## [WORK ORDER]
Look for the string "degrees" in the data below, and copy each line that holds it.

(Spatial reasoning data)
========

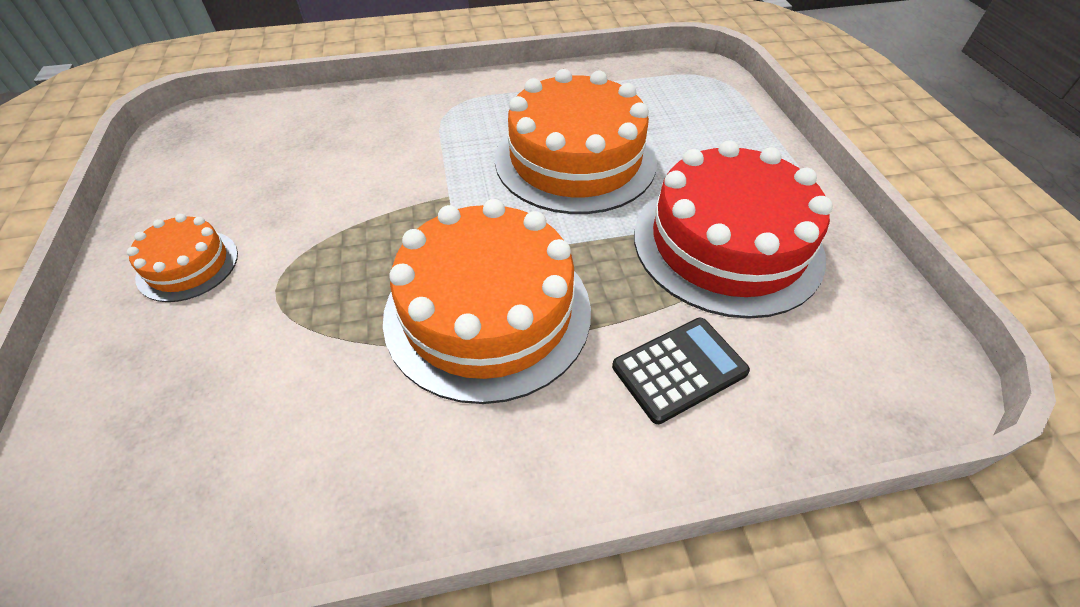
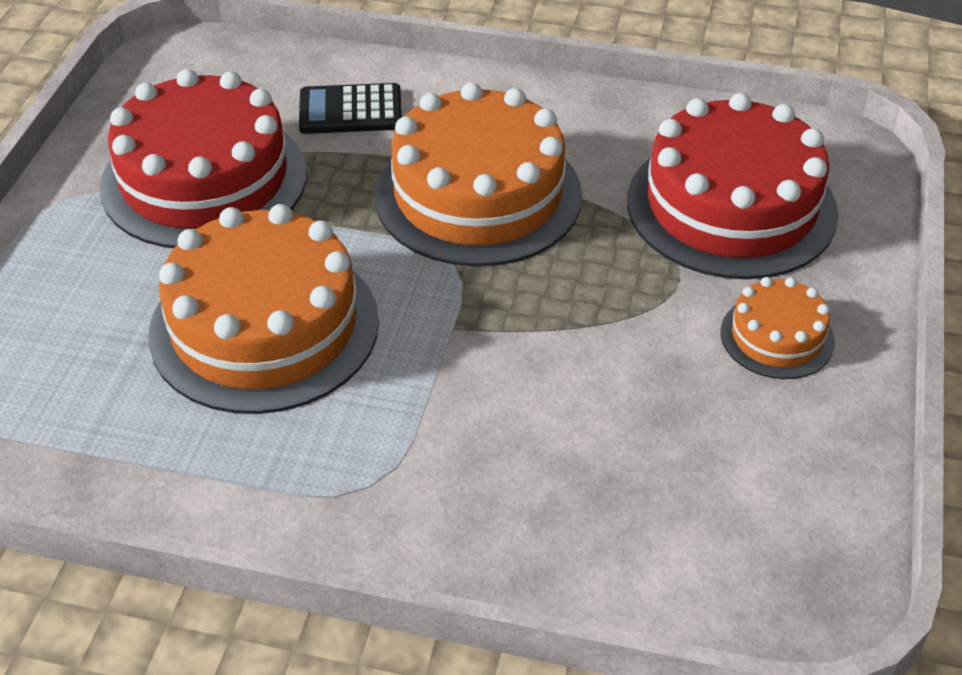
camera: 155 degrees left, 5 degrees down
(222, 391) = (731, 206): none -> red cake

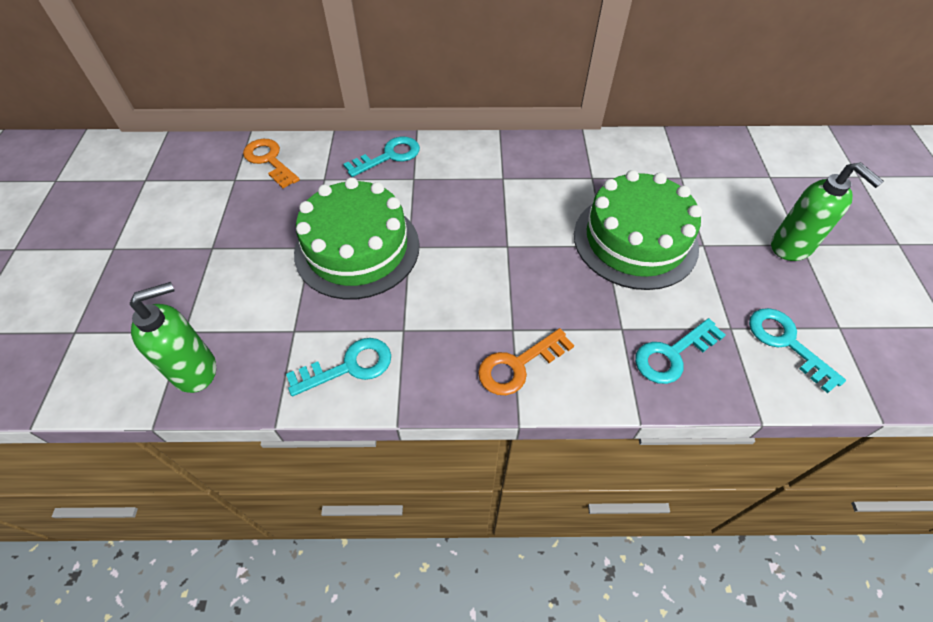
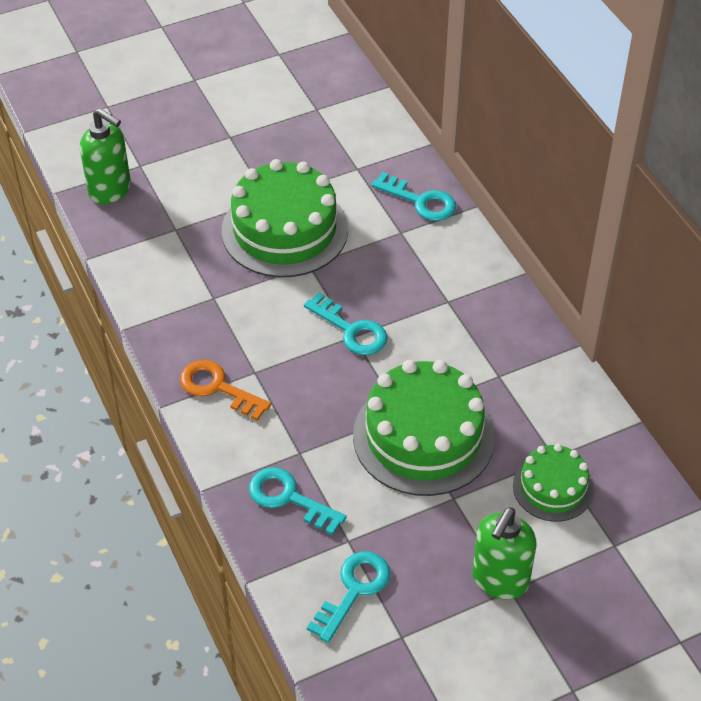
camera: 65 degrees right, 5 degrees down
(269, 160) = (356, 119): orange key -> none
(349, 366) = (159, 278): turquoise key -> turquoise key (351, 330)
(709, 187) = (553, 487): none -> green cake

========

## [SOLUTION FOR THIS PROBLEM]
camera: 155 degrees left, 5 degrees down
camera: 65 degrees right, 5 degrees down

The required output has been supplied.